Wherever a line in the records contains the word "bear", return that line.

-*-

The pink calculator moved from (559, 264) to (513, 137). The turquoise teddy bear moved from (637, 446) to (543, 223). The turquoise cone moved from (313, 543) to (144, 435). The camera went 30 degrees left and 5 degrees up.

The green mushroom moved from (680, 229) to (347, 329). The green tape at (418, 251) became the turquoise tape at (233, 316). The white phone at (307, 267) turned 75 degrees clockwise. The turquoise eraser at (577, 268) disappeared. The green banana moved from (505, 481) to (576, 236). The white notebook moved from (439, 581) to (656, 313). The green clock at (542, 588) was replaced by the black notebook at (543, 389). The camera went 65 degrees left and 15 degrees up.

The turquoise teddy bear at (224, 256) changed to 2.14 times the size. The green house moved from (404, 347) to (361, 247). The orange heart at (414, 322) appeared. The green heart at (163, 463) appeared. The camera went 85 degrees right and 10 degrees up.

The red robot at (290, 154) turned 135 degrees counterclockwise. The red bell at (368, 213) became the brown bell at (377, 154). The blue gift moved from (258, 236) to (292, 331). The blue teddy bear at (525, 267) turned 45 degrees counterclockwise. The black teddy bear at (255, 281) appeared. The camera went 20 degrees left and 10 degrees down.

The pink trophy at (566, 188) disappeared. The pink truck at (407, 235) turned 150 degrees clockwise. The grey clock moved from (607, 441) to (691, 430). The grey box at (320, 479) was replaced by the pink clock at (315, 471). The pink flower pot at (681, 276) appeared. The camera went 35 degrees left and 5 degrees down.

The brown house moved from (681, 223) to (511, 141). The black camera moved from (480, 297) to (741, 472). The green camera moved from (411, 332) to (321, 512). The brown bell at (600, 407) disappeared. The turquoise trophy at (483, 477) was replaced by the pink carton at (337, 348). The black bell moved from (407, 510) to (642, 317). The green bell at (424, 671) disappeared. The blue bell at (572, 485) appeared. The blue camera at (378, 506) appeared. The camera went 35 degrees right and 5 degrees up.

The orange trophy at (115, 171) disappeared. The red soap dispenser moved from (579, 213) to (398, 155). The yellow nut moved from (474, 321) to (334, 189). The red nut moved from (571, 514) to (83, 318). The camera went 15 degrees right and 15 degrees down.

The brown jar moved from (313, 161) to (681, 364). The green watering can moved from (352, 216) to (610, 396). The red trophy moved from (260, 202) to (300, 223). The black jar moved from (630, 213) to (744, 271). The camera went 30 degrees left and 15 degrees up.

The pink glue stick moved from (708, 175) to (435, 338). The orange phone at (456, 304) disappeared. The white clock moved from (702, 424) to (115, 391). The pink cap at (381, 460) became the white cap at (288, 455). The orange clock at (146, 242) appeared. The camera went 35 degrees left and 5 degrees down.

-*-

[Result of this task]:
The pink calculator moved from (559, 264) to (513, 137). The turquoise teddy bear moved from (637, 446) to (543, 223). The turquoise cone moved from (313, 543) to (144, 435). The camera went 30 degrees left and 5 degrees up.
The turquoise teddy bear at (224, 256) changed to 2.14 times the size. The green house moved from (404, 347) to (361, 247). The orange heart at (414, 322) appeared. The green heart at (163, 463) appeared. The camera went 85 degrees right and 10 degrees up.
The red robot at (290, 154) turned 135 degrees counterclockwise. The red bell at (368, 213) became the brown bell at (377, 154). The blue gift moved from (258, 236) to (292, 331). The blue teddy bear at (525, 267) turned 45 degrees counterclockwise. The black teddy bear at (255, 281) appeared. The camera went 20 degrees left and 10 degrees down.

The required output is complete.